Exercise ▸ Would you copy the records below, exactly and only from their first line through the line containing "camera: 20 degrees right, 5 degrees down", without any pictures?

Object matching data
§ §
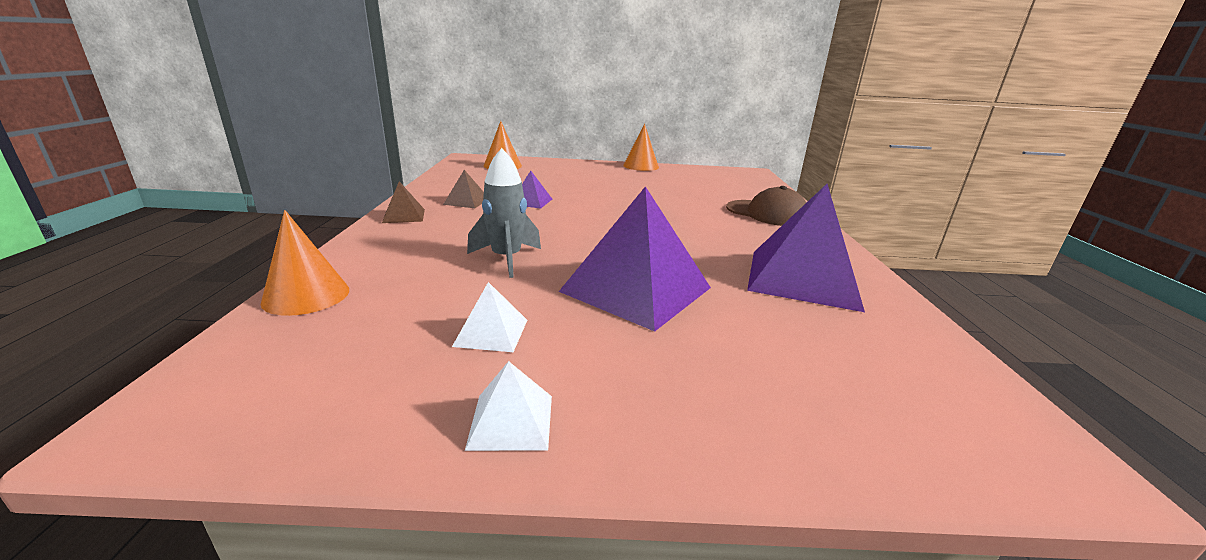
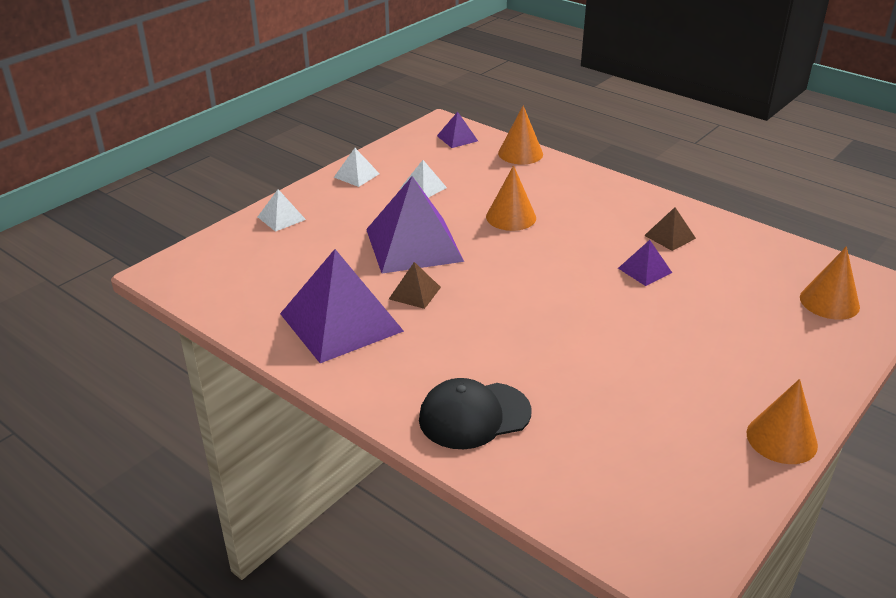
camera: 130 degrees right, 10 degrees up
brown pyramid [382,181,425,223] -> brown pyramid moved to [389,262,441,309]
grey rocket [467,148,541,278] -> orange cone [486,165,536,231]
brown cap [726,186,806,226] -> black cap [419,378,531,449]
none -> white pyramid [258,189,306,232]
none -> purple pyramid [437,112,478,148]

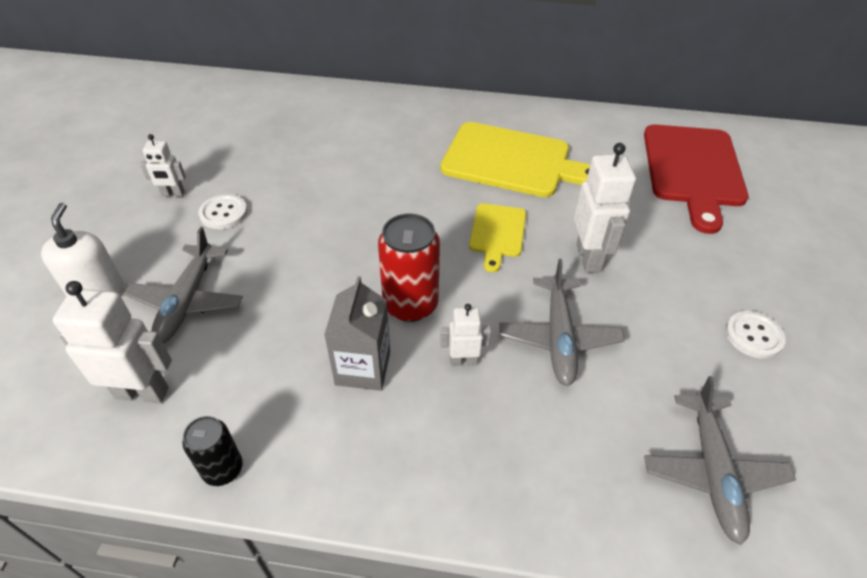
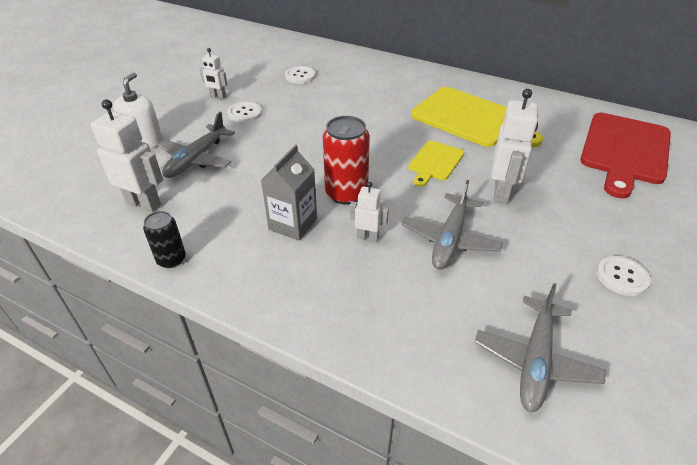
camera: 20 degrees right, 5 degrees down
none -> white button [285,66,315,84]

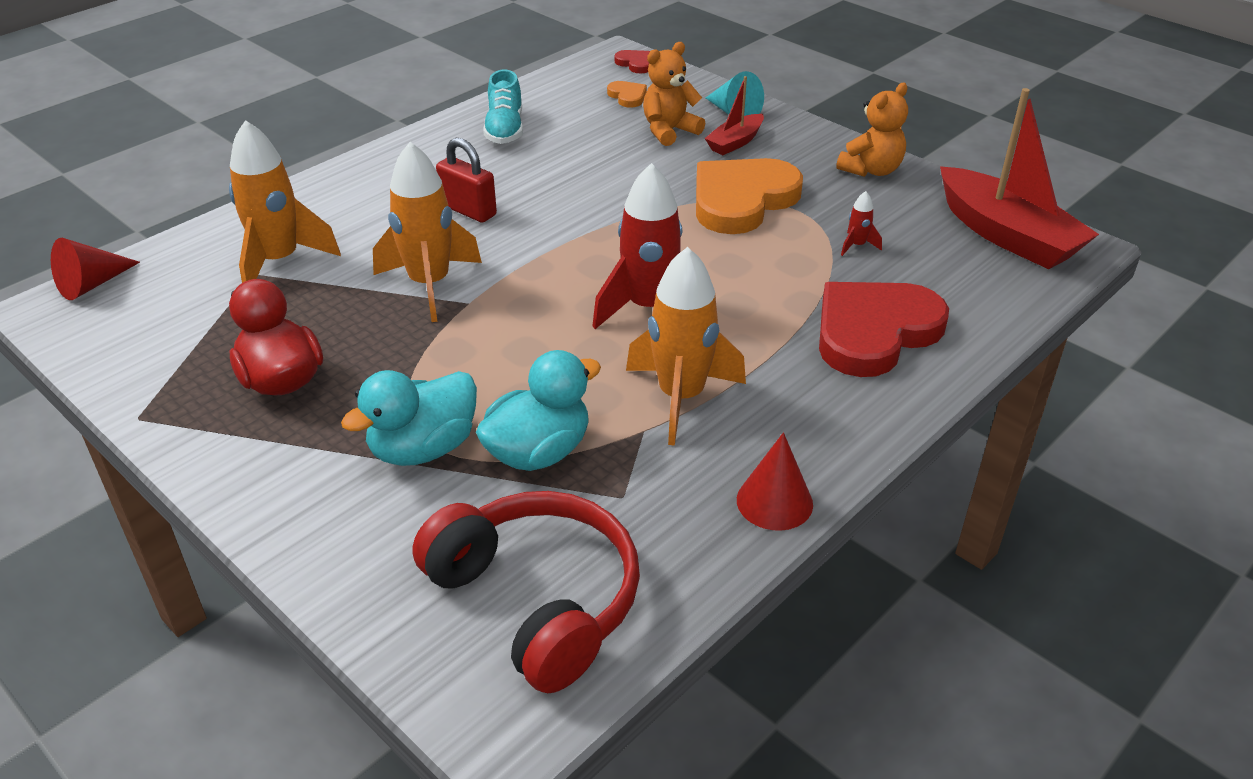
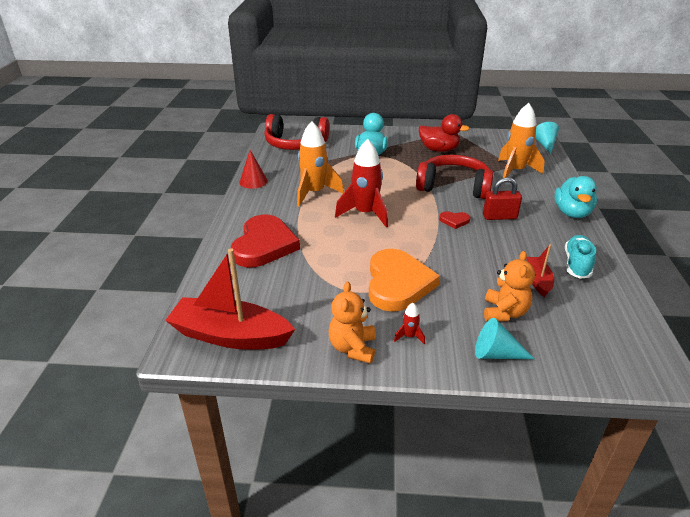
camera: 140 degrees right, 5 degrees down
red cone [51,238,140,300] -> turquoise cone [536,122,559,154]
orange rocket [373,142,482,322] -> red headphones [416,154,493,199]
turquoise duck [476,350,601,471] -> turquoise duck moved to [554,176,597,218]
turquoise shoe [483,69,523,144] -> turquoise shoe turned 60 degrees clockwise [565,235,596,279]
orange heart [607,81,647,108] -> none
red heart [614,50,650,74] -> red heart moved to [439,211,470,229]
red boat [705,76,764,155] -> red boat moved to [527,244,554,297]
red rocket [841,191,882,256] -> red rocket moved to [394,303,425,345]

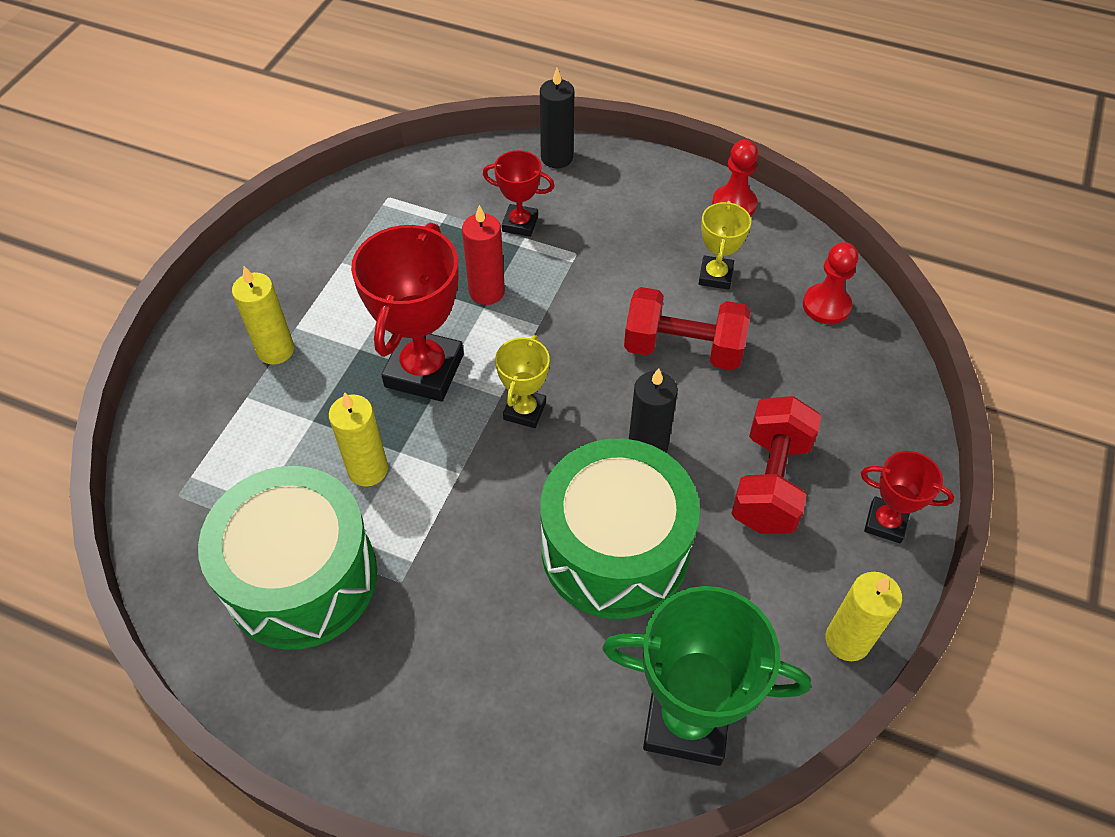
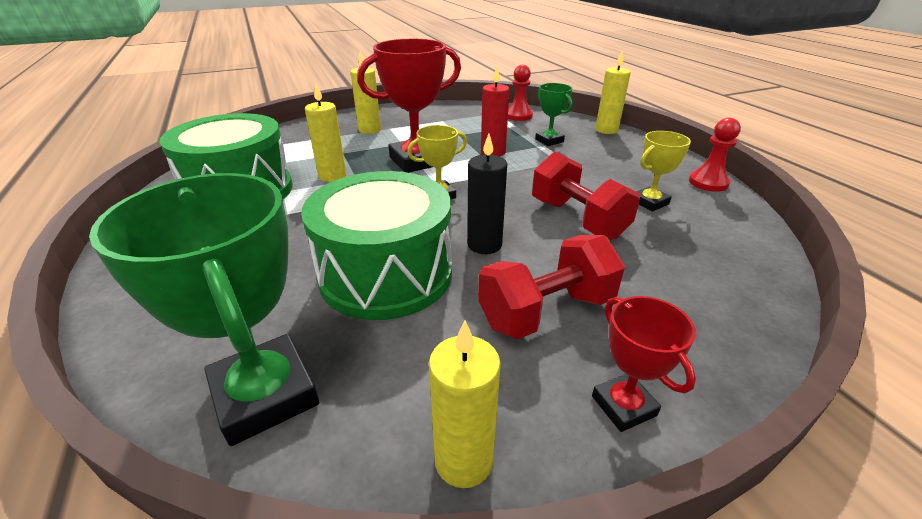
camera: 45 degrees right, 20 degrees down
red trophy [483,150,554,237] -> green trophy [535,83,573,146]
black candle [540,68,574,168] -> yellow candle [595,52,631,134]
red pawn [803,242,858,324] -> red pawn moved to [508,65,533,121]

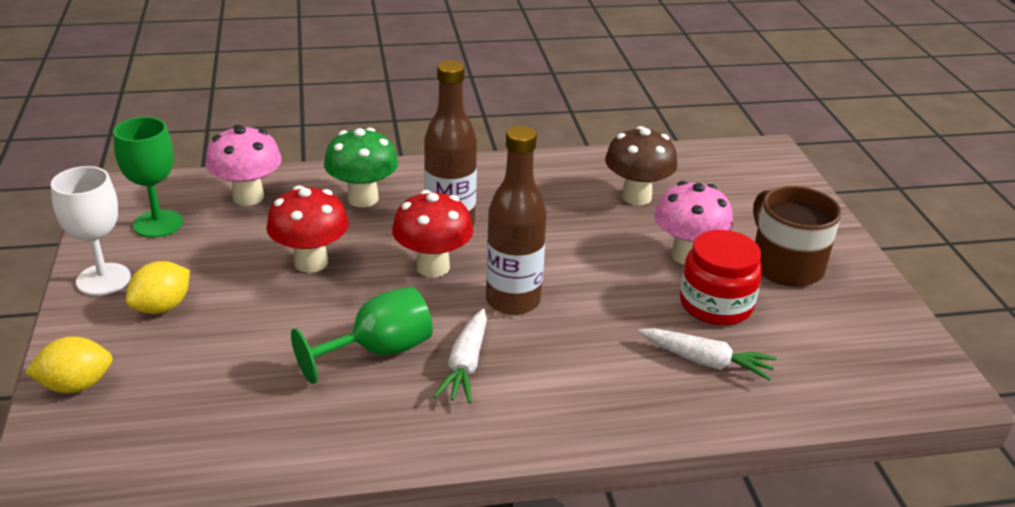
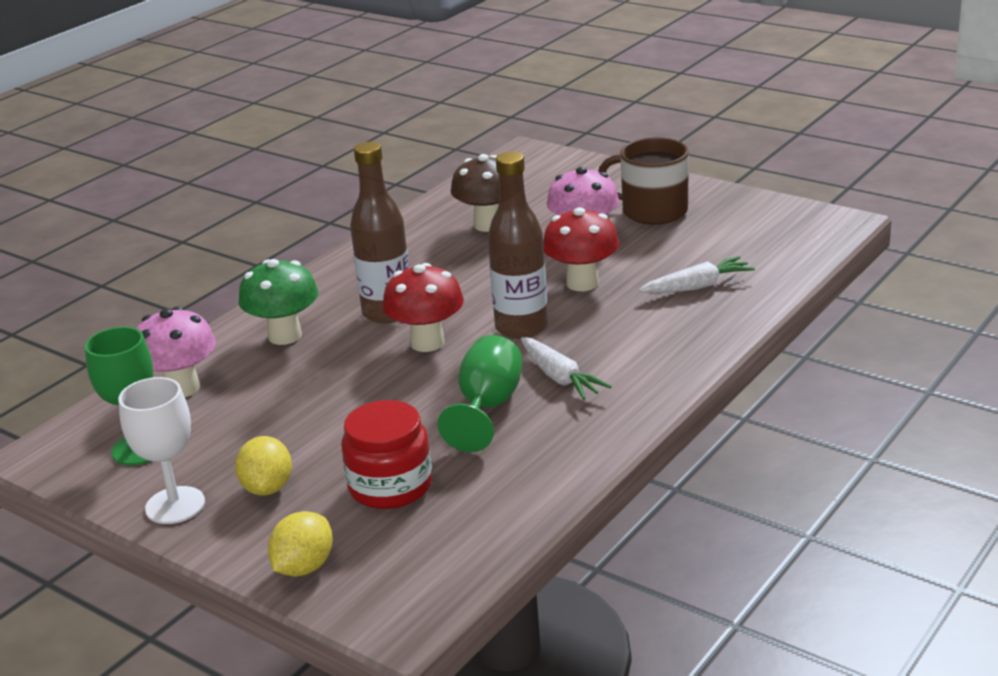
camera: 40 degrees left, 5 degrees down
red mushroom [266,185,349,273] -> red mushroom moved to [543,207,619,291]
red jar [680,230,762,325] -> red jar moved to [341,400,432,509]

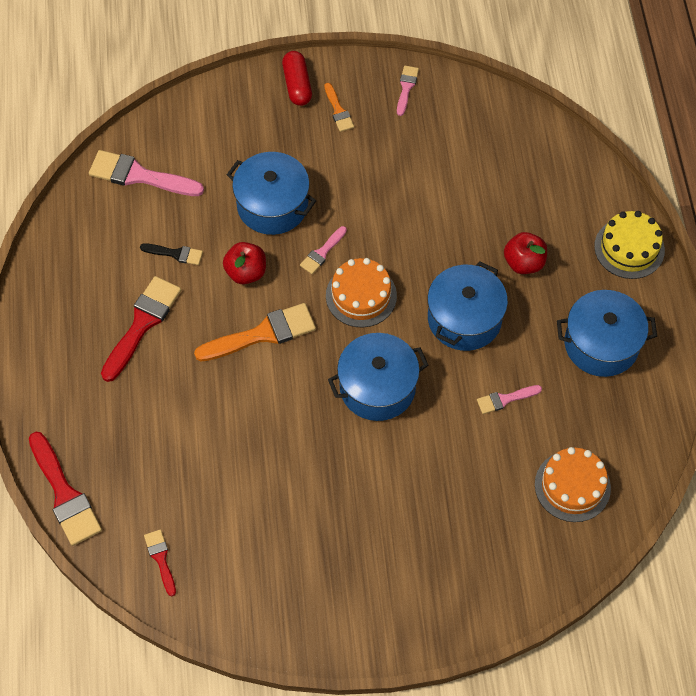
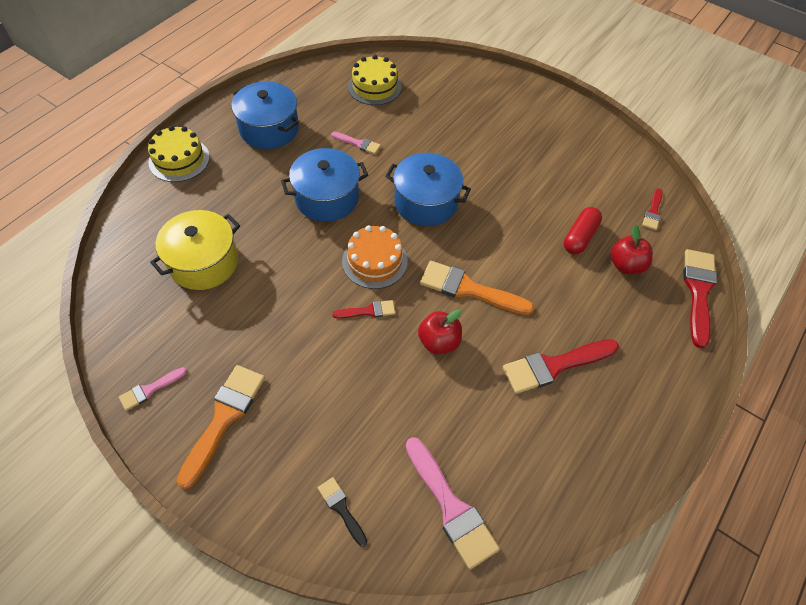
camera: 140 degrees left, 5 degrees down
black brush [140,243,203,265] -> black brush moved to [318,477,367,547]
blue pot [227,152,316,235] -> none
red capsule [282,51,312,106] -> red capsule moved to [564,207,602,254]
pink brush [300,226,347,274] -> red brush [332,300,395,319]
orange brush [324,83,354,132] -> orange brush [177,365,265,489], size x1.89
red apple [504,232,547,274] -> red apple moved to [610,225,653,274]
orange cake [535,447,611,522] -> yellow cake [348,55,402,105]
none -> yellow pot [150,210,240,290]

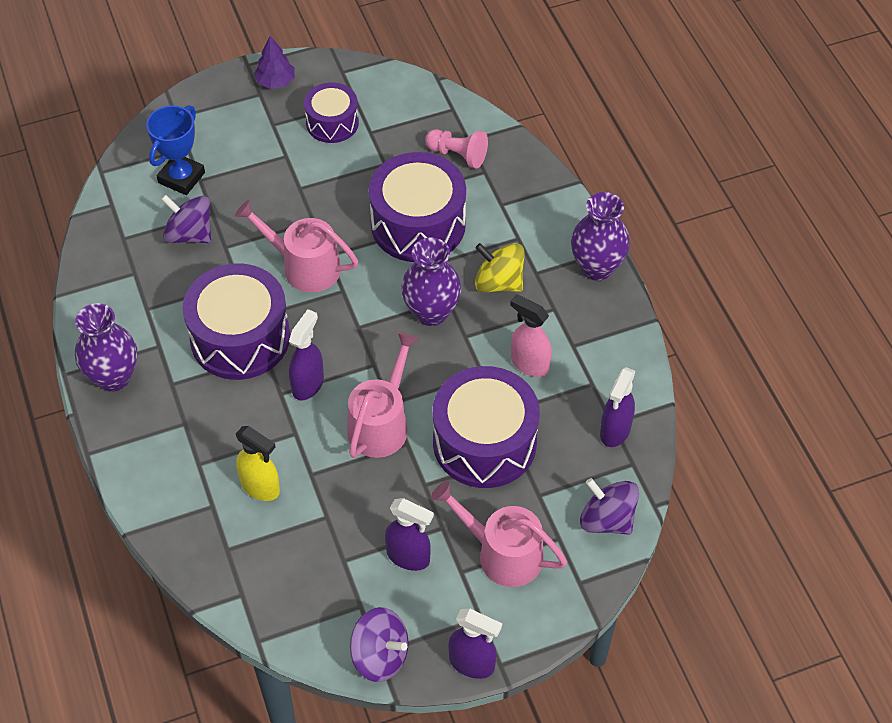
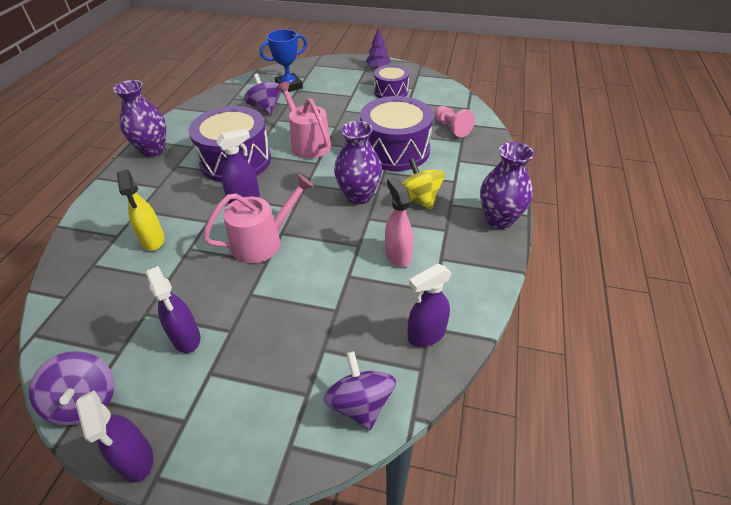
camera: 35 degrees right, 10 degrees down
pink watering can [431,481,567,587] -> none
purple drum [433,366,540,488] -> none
§ §
The answer ▸
camera: 130 degrees right, 10 degrees up
brown pyramid [382,181,425,223] -> brown pyramid moved to [389,262,441,309]
grey rocket [467,148,541,278] -> orange cone [486,165,536,231]
brown cap [726,186,806,226] -> black cap [419,378,531,449]
none -> white pyramid [258,189,306,232]
none -> purple pyramid [437,112,478,148]

camera: 20 degrees right, 5 degrees down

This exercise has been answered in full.